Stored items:

**********

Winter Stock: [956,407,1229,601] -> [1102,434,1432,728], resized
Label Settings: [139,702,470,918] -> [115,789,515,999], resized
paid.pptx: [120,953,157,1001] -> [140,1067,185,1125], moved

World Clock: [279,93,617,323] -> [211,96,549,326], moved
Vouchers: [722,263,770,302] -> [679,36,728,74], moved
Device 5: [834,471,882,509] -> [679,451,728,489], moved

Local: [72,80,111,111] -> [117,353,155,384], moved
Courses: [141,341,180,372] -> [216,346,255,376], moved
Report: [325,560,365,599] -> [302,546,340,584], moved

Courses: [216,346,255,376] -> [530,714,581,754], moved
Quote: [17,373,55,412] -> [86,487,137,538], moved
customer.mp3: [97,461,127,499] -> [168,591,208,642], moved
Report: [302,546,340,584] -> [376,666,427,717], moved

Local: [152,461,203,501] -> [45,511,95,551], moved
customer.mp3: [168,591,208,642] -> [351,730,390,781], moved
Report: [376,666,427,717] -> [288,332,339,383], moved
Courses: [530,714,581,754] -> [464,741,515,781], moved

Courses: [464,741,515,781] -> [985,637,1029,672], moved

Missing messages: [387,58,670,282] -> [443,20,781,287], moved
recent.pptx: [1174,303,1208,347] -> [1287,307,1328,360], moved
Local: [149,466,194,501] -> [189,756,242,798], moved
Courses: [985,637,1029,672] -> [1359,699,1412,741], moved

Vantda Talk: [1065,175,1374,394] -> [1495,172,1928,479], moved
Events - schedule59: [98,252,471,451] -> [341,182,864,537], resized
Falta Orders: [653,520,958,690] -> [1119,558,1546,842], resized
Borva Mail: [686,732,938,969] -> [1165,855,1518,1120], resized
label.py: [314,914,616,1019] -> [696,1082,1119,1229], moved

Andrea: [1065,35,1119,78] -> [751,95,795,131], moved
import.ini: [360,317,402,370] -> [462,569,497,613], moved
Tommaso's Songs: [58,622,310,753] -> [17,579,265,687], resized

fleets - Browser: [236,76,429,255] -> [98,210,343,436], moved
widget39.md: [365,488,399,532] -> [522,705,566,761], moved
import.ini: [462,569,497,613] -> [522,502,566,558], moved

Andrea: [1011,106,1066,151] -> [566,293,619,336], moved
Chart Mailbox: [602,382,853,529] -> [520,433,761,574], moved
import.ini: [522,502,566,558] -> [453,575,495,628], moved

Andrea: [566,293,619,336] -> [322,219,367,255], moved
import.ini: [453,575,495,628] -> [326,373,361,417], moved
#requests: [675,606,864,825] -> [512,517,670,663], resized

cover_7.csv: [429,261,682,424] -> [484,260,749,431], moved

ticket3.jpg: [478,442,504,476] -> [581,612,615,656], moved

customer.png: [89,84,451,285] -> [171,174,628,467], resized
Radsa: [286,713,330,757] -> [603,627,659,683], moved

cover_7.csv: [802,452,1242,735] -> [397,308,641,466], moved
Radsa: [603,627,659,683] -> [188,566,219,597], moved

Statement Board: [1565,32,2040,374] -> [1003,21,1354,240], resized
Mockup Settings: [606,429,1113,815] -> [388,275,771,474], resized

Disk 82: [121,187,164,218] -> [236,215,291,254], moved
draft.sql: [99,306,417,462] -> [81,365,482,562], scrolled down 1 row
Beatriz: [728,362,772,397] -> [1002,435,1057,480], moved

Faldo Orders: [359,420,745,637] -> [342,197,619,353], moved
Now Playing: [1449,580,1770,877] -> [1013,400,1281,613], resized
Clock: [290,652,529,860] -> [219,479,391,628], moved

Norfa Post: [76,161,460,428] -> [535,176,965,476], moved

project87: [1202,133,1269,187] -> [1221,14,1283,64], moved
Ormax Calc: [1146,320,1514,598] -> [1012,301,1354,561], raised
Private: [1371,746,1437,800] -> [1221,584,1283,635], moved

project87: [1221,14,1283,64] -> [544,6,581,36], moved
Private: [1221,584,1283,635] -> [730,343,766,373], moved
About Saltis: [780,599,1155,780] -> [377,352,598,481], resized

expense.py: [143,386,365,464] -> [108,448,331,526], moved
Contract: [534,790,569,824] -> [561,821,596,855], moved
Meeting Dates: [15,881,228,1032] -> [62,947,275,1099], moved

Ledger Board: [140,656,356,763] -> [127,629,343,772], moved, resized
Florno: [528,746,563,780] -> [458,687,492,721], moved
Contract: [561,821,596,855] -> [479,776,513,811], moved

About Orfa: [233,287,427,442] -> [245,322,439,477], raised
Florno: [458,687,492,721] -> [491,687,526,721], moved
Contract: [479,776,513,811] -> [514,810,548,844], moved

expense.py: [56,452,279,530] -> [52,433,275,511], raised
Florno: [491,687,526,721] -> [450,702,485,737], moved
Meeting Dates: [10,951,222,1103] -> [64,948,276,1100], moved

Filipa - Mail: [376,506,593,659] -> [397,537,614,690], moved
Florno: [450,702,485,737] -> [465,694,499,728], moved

**********

**The problem:** The answer must be one number: how many lines in the records above contain "customer".

**Your solution:** 3